### Description of the task
An exact copy is all that is wanted: the lines from the one with "yellow pentagon: (278, 570)" through the end of the listing below, both included, minus any pictures.

..........

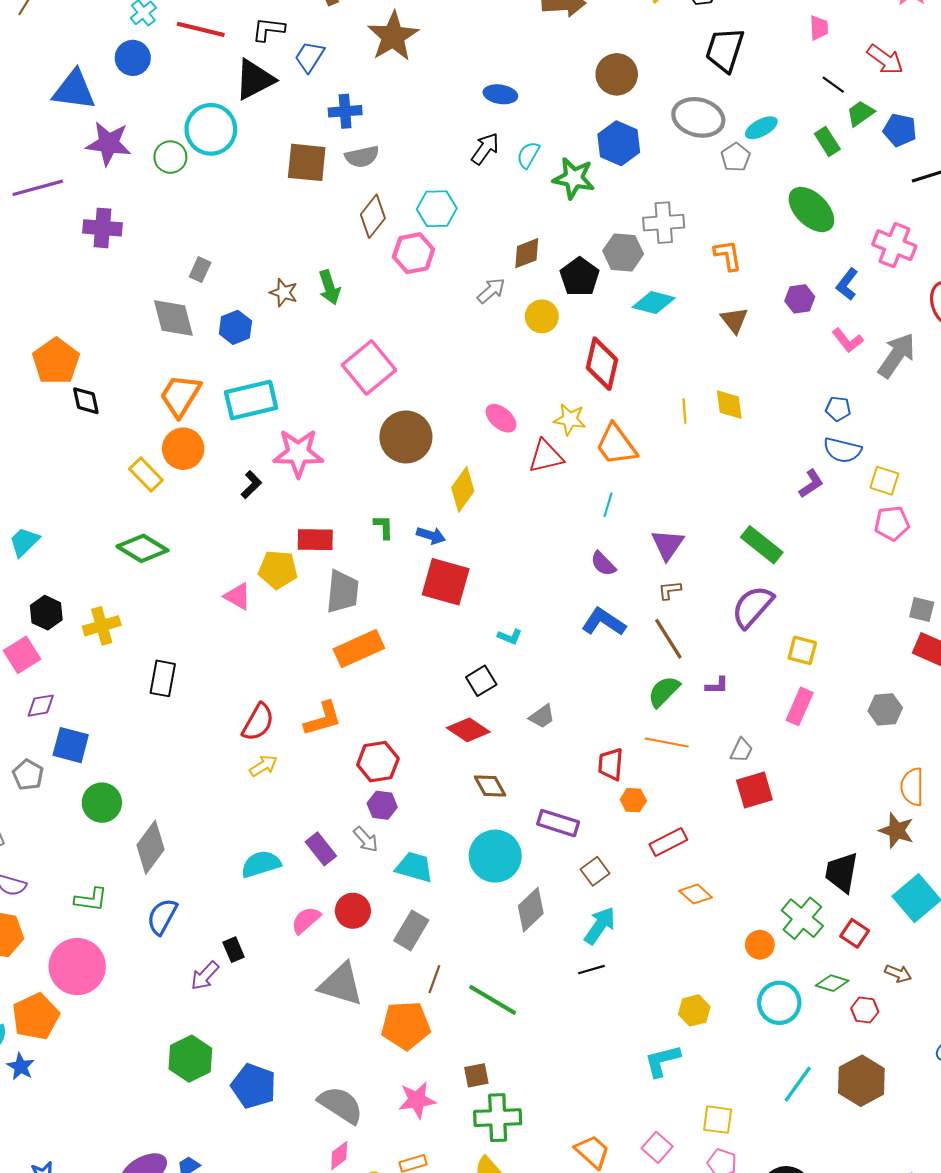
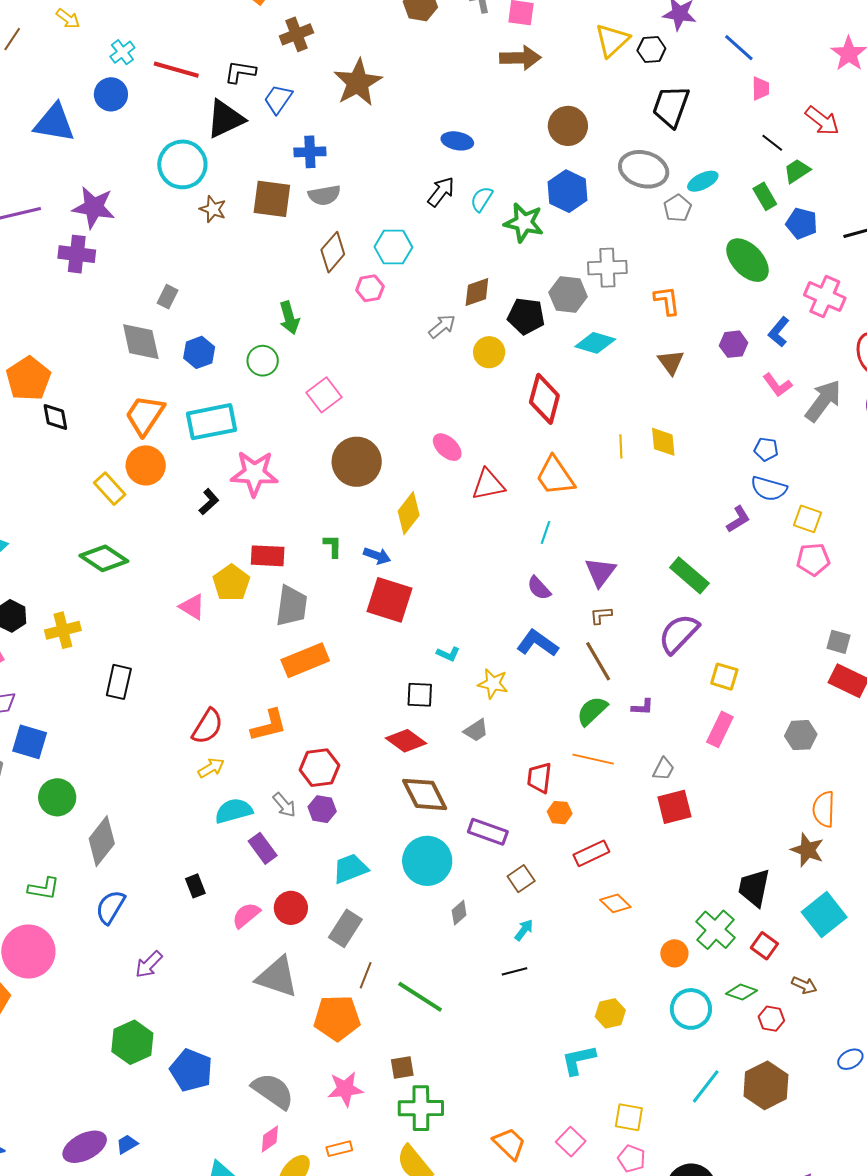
blue pentagon: (900, 130) -> (802, 223), moved
purple star: (109, 144) -> (94, 207), moved
green circle: (170, 157) -> (263, 361), moved
pink hexagon: (414, 253) -> (370, 288), size x0.7
black pentagon: (580, 277) -> (526, 316), turned -30
brown star: (284, 293) -> (213, 209), moved
pink square: (369, 367) -> (324, 395), size x0.7
yellow star: (570, 419) -> (493, 684), moved
yellow pentagon: (278, 570) -> (231, 583), turned 30
black square: (481, 681) -> (420, 695), turned 32
brown diamond: (490, 786) -> (425, 794), size x1.5
gray arrow: (366, 839) -> (284, 805), moved
cyan semicircle: (261, 864) -> (234, 811), moved
cyan trapezoid: (414, 867) -> (350, 869), turned -39
gray diamond: (531, 910) -> (459, 913), size x0.6
cyan arrow: (600, 926) -> (524, 930), size x0.6
black rectangle: (234, 950) -> (195, 886), moved

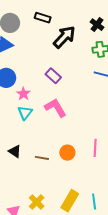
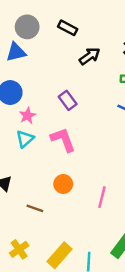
black arrow: (64, 37) -> (90, 56), size x0.7
orange circle: (67, 153) -> (63, 184), moved
brown line: (42, 158) -> (35, 208), moved

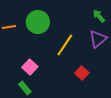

..........

### Solved problem
yellow pentagon: (278, 570) -> (231, 583), turned 30
black square: (481, 681) -> (420, 695), turned 32
brown diamond: (490, 786) -> (425, 794), size x1.5
gray arrow: (366, 839) -> (284, 805), moved
cyan semicircle: (261, 864) -> (234, 811), moved
cyan trapezoid: (414, 867) -> (350, 869), turned -39
gray diamond: (531, 910) -> (459, 913), size x0.6
cyan arrow: (600, 926) -> (524, 930), size x0.6
black rectangle: (234, 950) -> (195, 886), moved

black arrow: (64, 37) -> (90, 56), size x0.7
orange circle: (67, 153) -> (63, 184), moved
brown line: (42, 158) -> (35, 208), moved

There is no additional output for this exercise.